§ Image change detection data
__________________________________________________

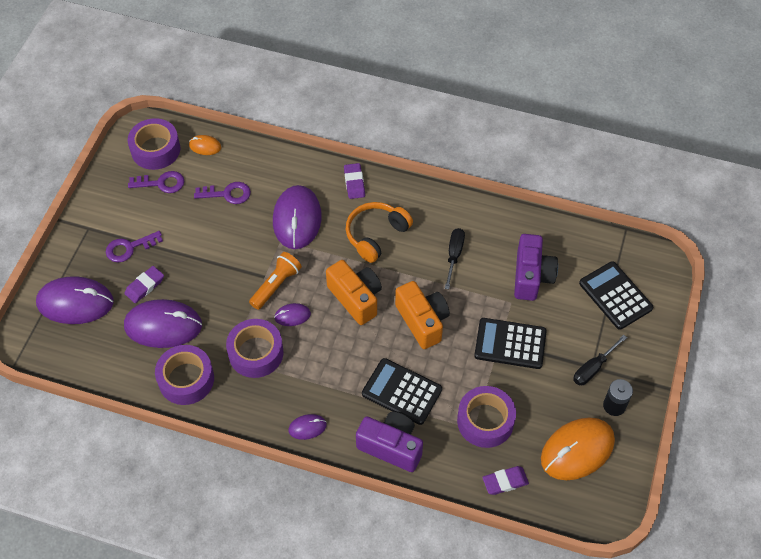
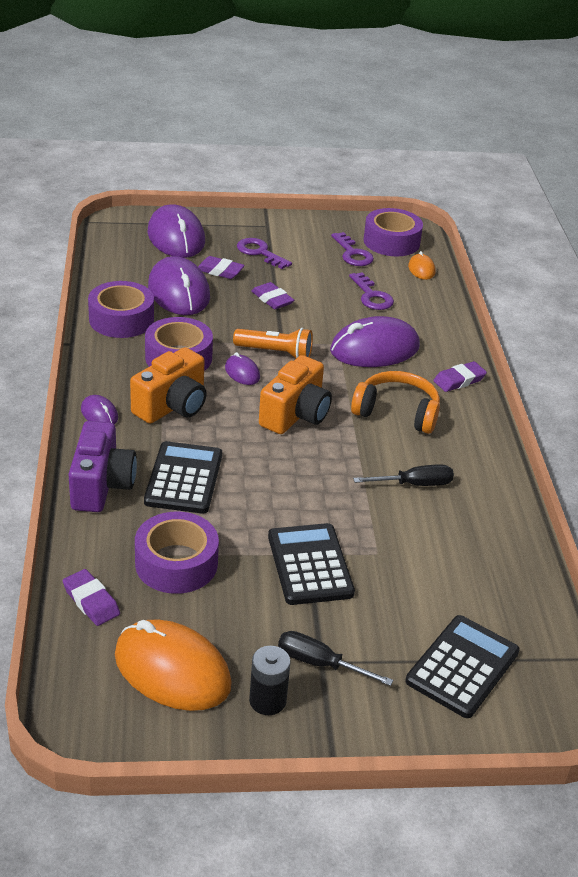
camera: 65 degrees right, 20 degrees down
(203, 263) = (272, 299): none -> purple eraser
(422, 321) = (296, 476): orange camera -> orange camera (172, 406)
(531, 276) = (433, 566): purple camera -> none

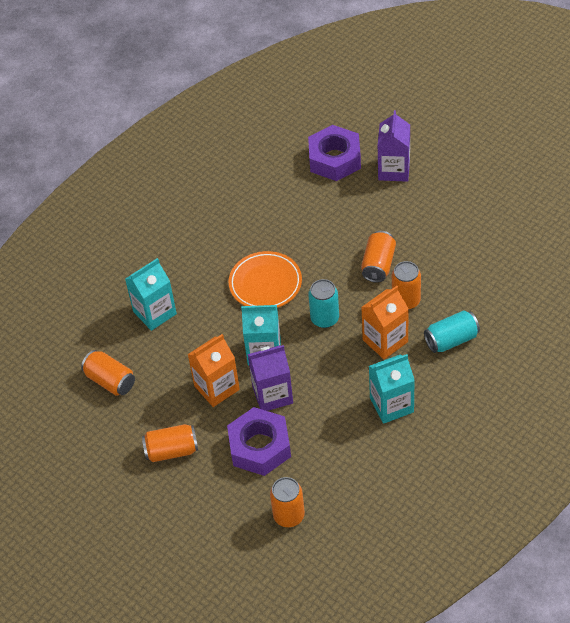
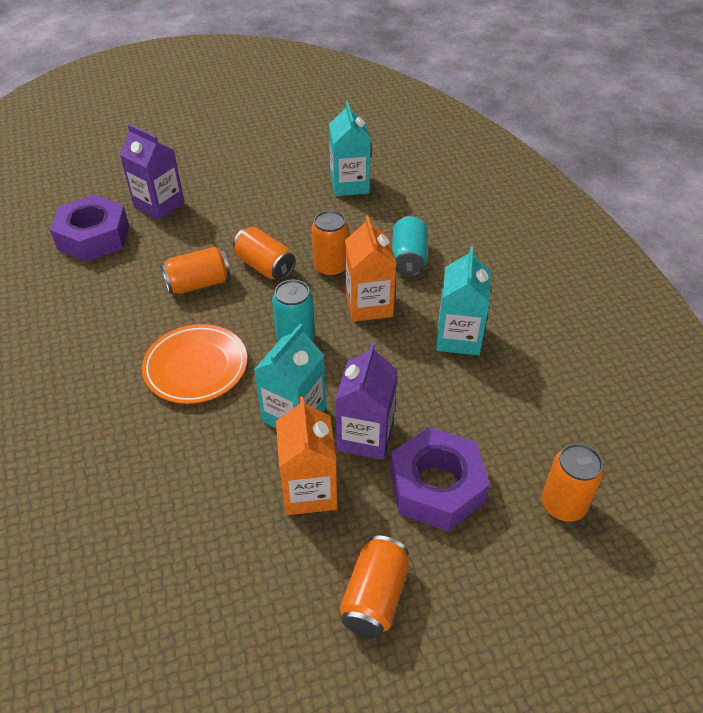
camera: 65 degrees left, 5 degrees down
(110, 381) = (189, 622): orange can -> orange can (198, 284)
(155, 313) = (125, 504): turquoise carton -> turquoise carton (349, 185)

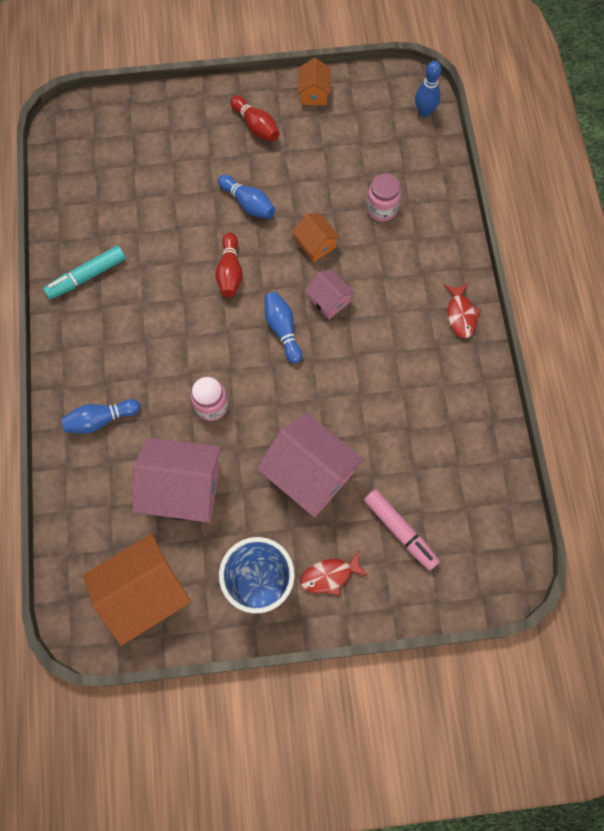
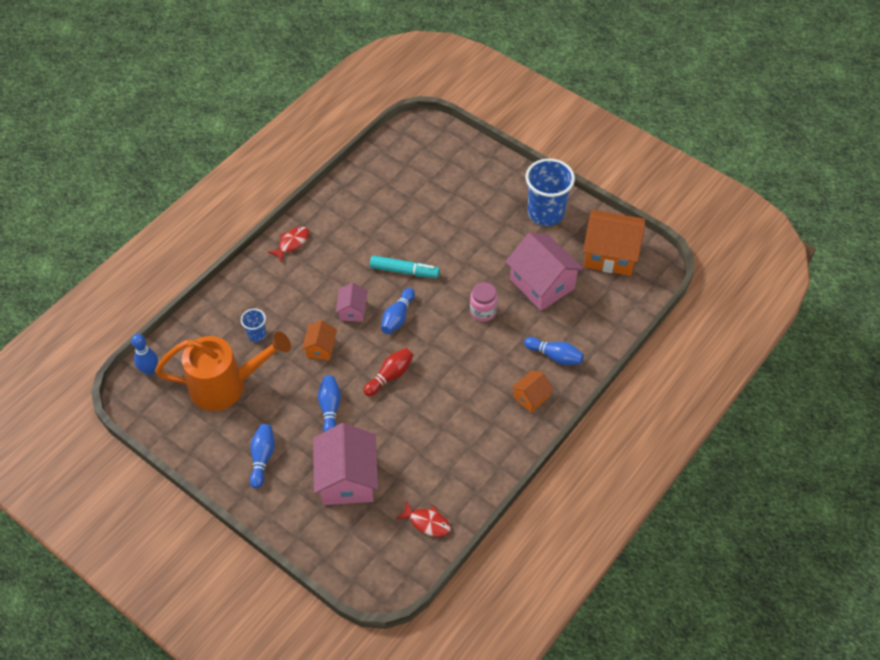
camera: 135 degrees left, 15 degrees down
(87, 276) = (481, 450): turquoise marker -> turquoise marker (404, 271)
(256, 126) = (262, 458): red bowling pin -> blue bowling pin
(309, 474) = (466, 238): pink house -> pink house (347, 479)
(314, 93) = (197, 447): orange house -> orange house (531, 397)
(330, 575) = (506, 190): red fish -> red fish (427, 522)
(352, 151) = (226, 385): none -> orange watering can
(381, 209) = (257, 334): pink jar -> blue cup
(400, 531) = (450, 180): pink marker -> none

__________________________________________________

Nothing but the lines from the one containing "(110, 381) = (189, 622): orange" through the last line of the data should appear in the answer, copied exactly, with pictures excluded.

§ EXERCISE OUTPUT
(110, 381) = (189, 622): orange can -> orange can (198, 284)
(155, 313) = (125, 504): turquoise carton -> turquoise carton (349, 185)

camera: 135 degrees left, 15 degrees down
(87, 276) = (481, 450): turquoise marker -> turquoise marker (404, 271)
(256, 126) = (262, 458): red bowling pin -> blue bowling pin
(309, 474) = (466, 238): pink house -> pink house (347, 479)
(314, 93) = (197, 447): orange house -> orange house (531, 397)
(330, 575) = (506, 190): red fish -> red fish (427, 522)
(352, 151) = (226, 385): none -> orange watering can
(381, 209) = (257, 334): pink jar -> blue cup
(400, 531) = (450, 180): pink marker -> none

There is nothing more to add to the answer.